**Data for processing**
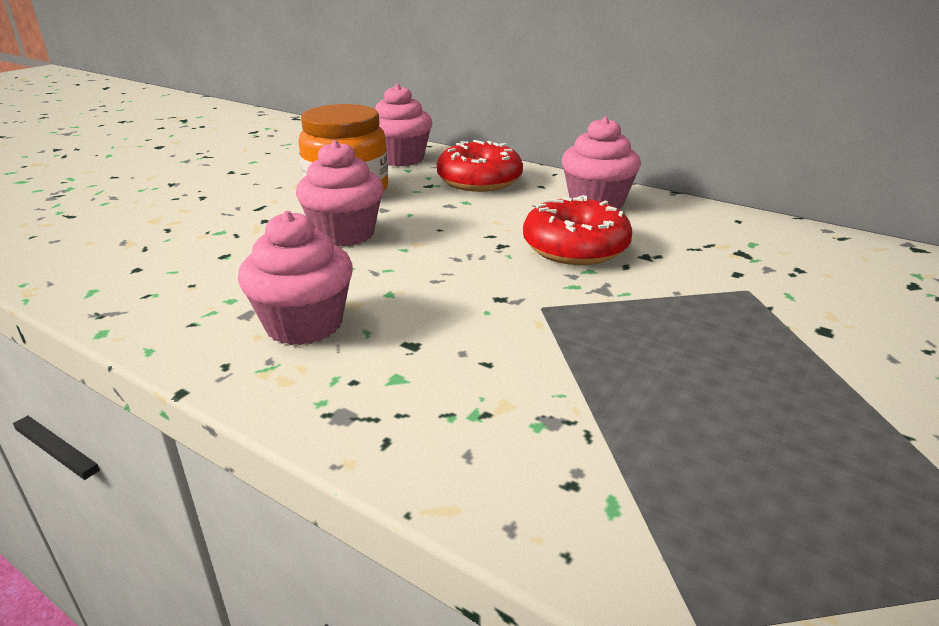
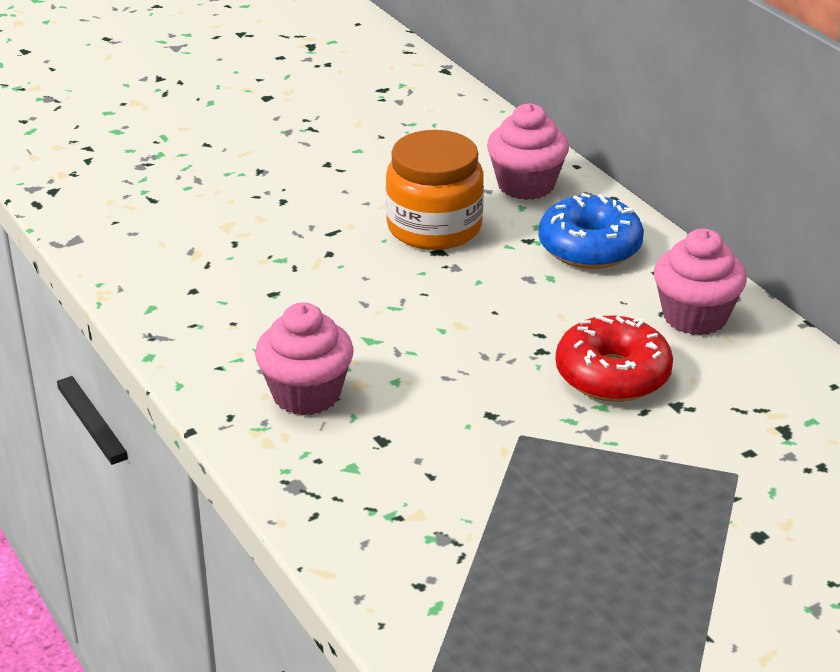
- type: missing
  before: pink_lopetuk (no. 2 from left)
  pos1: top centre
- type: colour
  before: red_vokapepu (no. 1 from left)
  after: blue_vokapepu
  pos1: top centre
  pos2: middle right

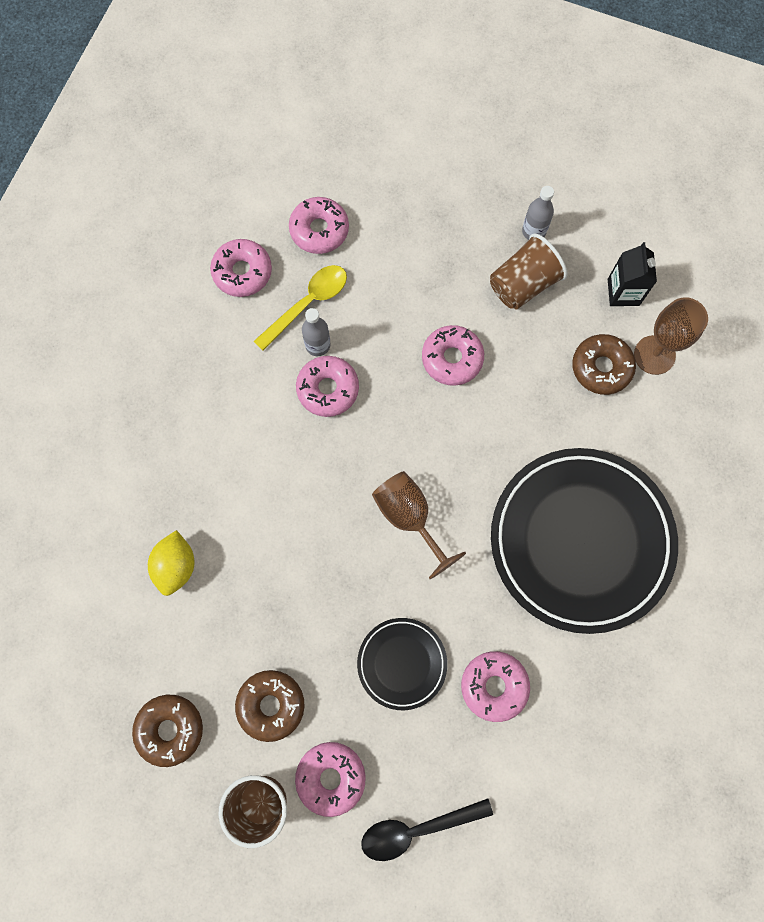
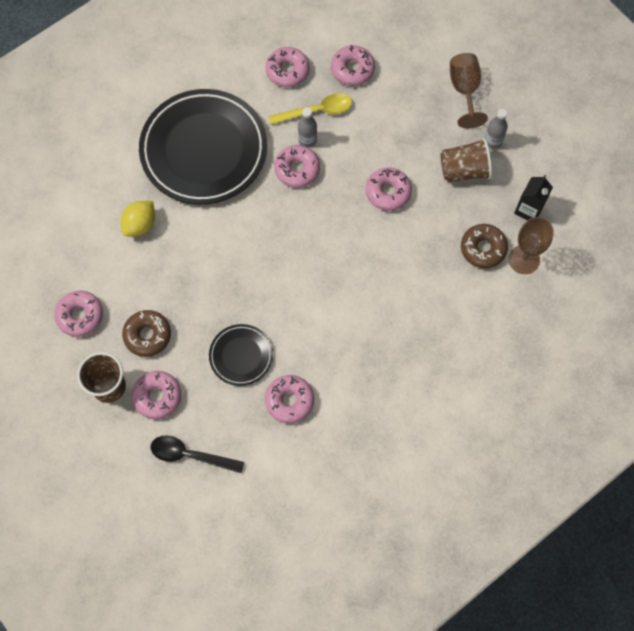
- type: relocated
  before: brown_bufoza (no. 1 from left)
  pos1: centre
  pos2: top right
- type: relocated
  before: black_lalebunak (no. 2 from left in the first image)
  after: black_lalebunak (no. 1 from left)
  pos1: middle right
  pos2: top left
- type: colour
  before: brown_vokapepu (no. 1 from left)
  after: pink_vokapepu (no. 1 from left)
  pos1: bottom left
  pos2: middle left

**Work to complete**
From the line holding "before: brown_vokapepu (no. 1 from left)" down to the last line of the records above, restate each line exactly as written.

**Task response**
  before: brown_vokapepu (no. 1 from left)
  after: pink_vokapepu (no. 1 from left)
  pos1: bottom left
  pos2: middle left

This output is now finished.